▸ EXERCISE PROMPT
Do not include the pictures; repeat the rest of the data exactly.

▸ Spatial object tracking data
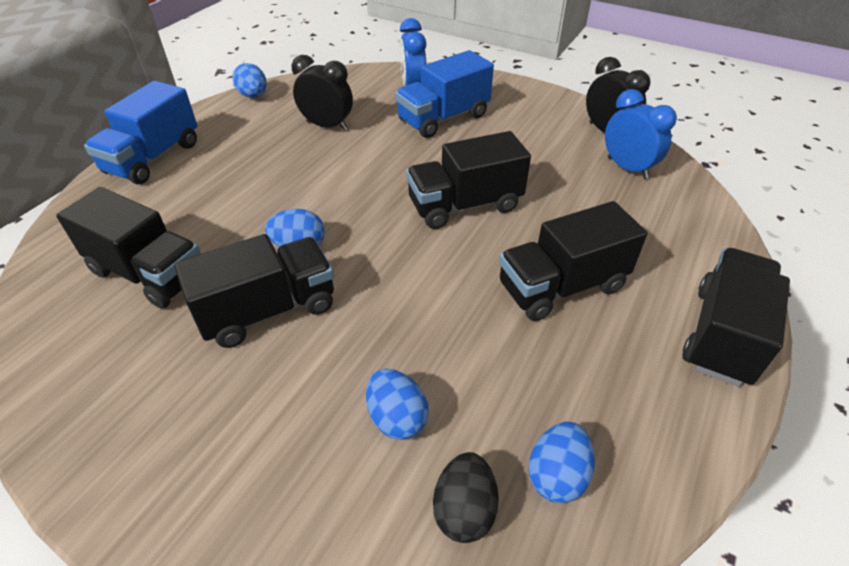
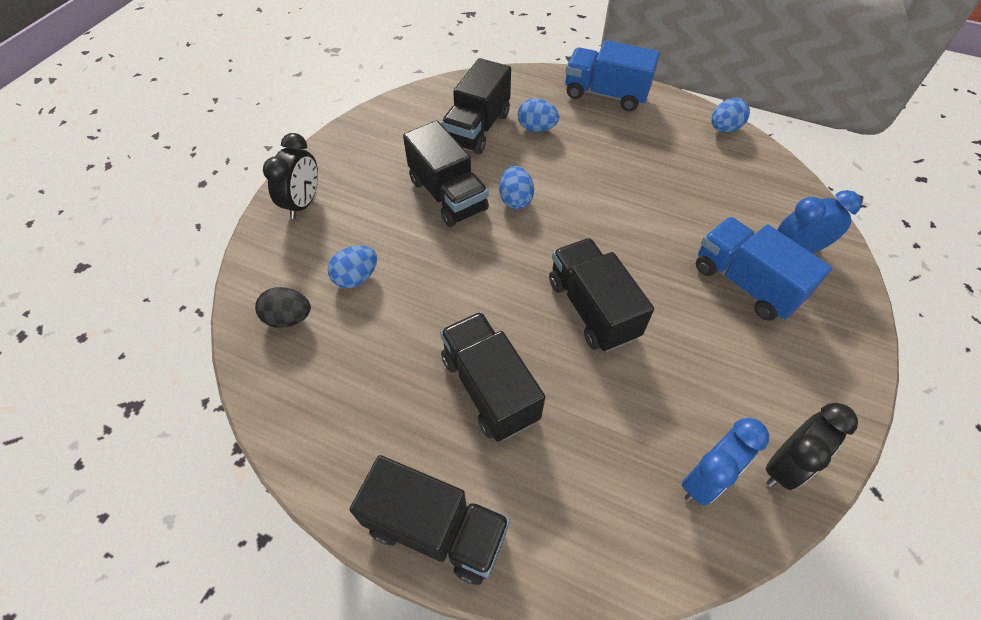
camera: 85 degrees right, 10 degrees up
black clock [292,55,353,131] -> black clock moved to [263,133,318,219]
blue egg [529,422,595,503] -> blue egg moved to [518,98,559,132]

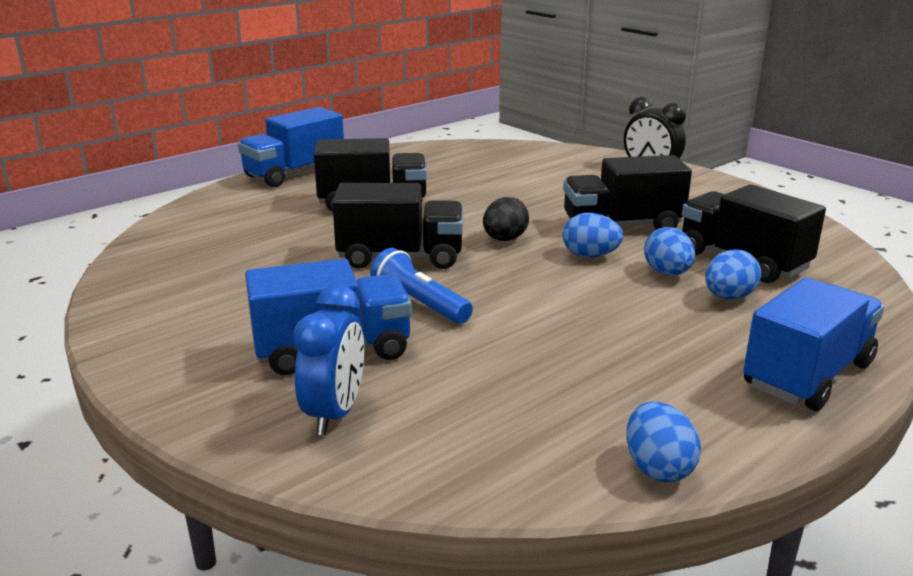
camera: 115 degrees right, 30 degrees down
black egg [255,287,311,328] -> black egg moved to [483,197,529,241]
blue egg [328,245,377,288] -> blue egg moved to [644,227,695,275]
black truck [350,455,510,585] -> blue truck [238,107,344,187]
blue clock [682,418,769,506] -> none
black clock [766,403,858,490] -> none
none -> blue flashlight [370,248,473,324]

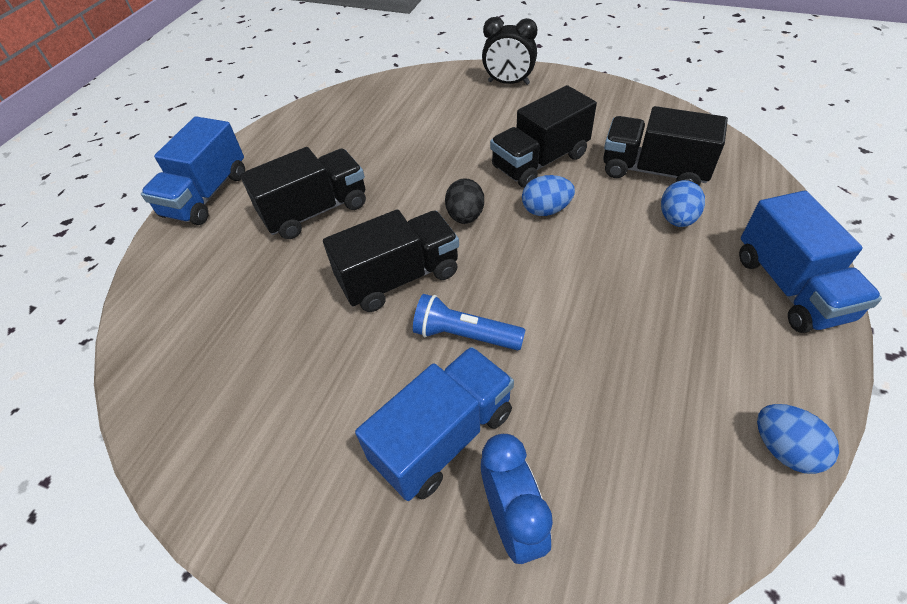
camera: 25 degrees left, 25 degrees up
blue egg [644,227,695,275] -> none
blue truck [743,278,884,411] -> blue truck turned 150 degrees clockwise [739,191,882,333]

▸ ANSWER BOX
camera: 85 degrees right, 10 degrees up
black clock [292,55,353,131] -> black clock moved to [263,133,318,219]
blue egg [529,422,595,503] -> blue egg moved to [518,98,559,132]

camera: 115 degrees right, 30 degrees down
black egg [255,287,311,328] -> black egg moved to [483,197,529,241]
blue egg [328,245,377,288] -> blue egg moved to [644,227,695,275]
black truck [350,455,510,585] -> blue truck [238,107,344,187]
blue clock [682,418,769,506] -> none
black clock [766,403,858,490] -> none
none -> blue flashlight [370,248,473,324]

camera: 25 degrees left, 25 degrees up
blue egg [644,227,695,275] -> none
blue truck [743,278,884,411] -> blue truck turned 150 degrees clockwise [739,191,882,333]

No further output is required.